The line containing "new: black_ring" marks the end: write out exactly every line from the first line of the data below through that line, and only those.

Data entries:

# # # #

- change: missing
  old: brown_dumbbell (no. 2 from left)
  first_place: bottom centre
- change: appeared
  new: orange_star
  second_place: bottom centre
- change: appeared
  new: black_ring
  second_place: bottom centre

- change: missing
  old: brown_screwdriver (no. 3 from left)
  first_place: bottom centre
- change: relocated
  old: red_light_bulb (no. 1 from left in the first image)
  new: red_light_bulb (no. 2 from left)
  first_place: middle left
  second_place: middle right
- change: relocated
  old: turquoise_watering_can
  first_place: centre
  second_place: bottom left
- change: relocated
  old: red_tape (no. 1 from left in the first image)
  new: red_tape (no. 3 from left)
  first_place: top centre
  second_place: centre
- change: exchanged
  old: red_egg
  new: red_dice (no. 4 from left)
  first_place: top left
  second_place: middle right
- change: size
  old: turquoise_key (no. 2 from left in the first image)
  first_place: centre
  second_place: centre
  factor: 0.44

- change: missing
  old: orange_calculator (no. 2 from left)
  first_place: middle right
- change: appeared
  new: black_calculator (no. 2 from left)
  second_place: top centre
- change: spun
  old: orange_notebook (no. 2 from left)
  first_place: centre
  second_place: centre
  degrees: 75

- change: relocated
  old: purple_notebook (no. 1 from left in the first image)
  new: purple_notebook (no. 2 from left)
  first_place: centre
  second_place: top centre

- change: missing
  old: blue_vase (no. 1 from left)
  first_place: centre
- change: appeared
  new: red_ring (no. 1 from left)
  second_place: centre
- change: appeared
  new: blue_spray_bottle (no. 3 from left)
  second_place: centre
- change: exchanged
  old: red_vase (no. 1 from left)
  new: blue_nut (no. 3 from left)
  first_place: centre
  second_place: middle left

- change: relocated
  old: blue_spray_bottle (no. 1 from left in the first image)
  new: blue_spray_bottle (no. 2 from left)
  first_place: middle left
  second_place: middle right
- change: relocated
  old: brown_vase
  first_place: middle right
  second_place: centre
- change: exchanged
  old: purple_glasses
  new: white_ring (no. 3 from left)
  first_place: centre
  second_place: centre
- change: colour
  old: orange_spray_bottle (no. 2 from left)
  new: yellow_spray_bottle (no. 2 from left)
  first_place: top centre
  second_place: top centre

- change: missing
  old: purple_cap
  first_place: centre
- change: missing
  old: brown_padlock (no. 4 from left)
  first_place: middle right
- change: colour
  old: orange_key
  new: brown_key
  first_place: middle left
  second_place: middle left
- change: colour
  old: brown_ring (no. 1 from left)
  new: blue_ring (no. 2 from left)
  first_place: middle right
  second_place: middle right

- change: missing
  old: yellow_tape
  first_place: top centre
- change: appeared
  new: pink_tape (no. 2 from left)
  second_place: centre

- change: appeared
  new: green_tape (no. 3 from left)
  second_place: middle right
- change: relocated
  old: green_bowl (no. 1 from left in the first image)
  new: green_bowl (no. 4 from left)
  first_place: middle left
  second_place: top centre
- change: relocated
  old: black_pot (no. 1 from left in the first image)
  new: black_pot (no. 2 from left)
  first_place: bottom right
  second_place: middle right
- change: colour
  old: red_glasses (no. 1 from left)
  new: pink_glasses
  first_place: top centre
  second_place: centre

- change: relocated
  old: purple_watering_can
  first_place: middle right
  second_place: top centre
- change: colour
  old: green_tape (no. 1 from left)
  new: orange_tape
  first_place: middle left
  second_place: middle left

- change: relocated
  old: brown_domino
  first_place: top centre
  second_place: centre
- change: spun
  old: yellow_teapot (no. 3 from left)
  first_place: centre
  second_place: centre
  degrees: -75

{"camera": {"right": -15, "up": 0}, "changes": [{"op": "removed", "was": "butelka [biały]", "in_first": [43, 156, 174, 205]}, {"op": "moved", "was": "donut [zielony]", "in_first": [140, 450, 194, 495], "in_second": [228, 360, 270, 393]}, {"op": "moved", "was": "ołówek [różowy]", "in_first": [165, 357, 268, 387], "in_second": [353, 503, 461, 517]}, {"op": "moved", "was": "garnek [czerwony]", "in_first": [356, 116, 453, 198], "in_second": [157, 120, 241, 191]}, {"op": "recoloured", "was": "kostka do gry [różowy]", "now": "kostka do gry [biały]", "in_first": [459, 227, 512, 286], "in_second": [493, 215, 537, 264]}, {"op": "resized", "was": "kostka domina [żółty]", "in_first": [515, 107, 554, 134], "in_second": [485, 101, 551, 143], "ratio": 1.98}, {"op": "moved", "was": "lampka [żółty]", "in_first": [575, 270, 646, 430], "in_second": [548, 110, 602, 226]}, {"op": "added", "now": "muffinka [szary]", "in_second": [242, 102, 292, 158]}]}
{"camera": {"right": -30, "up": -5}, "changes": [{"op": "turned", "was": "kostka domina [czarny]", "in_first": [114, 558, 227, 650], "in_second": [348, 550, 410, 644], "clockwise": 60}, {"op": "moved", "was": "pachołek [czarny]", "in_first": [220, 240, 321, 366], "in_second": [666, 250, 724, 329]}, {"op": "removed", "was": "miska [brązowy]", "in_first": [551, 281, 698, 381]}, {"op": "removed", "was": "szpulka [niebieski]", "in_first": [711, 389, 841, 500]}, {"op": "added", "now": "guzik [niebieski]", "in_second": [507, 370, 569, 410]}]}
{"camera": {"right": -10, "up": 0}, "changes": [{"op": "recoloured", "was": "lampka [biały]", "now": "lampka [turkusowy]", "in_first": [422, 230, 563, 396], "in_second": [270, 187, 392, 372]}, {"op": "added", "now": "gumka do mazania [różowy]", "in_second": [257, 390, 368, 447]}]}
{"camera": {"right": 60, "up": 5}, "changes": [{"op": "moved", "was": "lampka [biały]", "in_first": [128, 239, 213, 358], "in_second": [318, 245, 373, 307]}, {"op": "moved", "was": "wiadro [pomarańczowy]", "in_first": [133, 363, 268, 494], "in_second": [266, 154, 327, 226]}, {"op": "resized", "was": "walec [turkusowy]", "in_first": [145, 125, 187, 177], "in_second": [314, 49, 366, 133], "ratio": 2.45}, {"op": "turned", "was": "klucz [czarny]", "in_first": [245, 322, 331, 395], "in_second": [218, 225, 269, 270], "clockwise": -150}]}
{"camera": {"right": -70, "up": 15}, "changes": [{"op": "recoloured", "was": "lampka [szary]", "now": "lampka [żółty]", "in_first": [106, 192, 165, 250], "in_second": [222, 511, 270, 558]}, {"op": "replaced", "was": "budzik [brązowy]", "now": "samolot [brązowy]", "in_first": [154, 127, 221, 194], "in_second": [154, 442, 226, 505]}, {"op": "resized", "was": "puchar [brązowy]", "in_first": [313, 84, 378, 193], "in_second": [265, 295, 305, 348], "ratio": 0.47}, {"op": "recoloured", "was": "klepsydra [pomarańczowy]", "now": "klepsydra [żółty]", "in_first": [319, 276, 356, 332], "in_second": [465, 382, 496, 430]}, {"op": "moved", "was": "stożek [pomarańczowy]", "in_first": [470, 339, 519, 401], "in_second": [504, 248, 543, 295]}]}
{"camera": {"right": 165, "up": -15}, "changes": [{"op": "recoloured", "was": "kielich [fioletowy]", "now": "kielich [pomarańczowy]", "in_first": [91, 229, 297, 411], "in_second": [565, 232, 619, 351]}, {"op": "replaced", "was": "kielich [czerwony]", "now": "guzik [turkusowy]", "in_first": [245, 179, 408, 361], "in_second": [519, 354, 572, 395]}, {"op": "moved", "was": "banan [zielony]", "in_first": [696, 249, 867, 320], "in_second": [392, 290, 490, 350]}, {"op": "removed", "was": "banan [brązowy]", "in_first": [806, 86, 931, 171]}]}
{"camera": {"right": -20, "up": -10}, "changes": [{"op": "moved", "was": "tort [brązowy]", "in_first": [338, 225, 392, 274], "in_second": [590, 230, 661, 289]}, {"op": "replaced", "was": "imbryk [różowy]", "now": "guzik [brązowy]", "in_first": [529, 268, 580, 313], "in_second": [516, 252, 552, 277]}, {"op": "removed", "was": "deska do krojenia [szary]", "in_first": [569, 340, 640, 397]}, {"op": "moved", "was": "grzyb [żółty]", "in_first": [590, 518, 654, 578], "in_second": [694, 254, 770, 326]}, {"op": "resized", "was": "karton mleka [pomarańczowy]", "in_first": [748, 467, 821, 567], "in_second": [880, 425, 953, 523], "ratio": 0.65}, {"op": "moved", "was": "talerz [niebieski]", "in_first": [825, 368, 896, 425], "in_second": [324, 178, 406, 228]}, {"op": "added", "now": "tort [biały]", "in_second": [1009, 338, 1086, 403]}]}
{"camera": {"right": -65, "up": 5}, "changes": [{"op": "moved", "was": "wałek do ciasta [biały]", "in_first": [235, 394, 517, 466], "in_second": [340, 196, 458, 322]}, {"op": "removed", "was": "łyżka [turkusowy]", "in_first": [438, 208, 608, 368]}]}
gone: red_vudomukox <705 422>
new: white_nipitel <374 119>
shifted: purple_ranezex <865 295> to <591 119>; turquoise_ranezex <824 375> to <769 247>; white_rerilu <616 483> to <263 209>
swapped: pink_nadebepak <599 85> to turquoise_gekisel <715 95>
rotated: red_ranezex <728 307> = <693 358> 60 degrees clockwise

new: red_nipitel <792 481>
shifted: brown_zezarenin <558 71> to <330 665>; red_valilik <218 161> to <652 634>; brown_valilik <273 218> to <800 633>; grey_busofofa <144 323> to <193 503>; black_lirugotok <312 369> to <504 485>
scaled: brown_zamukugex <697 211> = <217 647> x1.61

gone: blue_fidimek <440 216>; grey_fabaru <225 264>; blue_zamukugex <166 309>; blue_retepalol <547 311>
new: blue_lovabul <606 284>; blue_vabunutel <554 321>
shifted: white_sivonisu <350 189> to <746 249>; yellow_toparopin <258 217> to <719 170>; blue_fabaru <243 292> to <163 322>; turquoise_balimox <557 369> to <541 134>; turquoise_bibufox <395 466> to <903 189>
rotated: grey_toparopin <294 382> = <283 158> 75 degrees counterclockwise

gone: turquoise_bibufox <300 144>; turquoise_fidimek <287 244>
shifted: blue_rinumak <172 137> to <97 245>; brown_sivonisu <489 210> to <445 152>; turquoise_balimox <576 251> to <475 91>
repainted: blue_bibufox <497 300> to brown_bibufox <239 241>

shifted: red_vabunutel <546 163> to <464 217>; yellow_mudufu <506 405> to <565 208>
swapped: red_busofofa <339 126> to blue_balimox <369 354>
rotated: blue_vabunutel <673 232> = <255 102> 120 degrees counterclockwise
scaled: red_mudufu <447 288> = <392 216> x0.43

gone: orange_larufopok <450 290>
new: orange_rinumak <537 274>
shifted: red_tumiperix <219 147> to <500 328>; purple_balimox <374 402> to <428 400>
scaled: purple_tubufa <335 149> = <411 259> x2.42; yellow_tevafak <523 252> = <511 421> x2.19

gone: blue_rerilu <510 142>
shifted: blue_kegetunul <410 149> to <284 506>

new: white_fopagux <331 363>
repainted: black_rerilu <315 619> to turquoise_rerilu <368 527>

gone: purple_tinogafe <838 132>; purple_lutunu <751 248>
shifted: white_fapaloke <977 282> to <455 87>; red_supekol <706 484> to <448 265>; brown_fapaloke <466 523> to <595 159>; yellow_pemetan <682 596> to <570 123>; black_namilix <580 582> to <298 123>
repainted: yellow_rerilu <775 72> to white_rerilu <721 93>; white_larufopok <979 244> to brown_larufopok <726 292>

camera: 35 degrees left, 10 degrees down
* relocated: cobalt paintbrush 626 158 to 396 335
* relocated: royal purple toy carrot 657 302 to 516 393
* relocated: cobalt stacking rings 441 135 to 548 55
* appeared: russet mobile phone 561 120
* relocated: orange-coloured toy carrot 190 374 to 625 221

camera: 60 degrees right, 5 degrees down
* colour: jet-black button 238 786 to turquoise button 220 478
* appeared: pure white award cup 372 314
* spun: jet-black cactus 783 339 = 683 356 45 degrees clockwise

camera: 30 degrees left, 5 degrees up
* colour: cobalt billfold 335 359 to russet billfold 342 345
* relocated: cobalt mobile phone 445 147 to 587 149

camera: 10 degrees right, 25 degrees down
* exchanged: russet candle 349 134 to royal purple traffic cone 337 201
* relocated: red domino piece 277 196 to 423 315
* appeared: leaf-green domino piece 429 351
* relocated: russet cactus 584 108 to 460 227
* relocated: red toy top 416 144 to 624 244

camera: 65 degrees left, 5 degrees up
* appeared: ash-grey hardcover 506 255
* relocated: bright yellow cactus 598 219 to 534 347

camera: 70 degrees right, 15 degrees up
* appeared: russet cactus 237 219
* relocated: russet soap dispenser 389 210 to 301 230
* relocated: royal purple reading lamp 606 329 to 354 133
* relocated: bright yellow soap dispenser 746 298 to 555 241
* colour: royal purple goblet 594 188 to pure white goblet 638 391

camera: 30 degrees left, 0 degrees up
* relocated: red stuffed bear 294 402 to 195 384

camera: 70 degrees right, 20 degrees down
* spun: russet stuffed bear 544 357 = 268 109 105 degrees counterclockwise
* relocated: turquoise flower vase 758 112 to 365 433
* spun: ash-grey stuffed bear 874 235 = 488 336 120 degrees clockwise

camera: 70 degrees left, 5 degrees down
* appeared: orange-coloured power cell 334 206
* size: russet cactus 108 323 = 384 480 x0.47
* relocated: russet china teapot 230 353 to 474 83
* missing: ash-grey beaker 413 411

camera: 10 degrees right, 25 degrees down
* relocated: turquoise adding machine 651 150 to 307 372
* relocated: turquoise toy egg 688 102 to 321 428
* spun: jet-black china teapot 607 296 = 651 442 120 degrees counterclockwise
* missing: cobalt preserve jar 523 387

# # # #

● Final answer
- change: missing
  old: brown_dumbbell (no. 2 from left)
  first_place: bottom centre
- change: appeared
  new: orange_star
  second_place: bottom centre
- change: appeared
  new: black_ring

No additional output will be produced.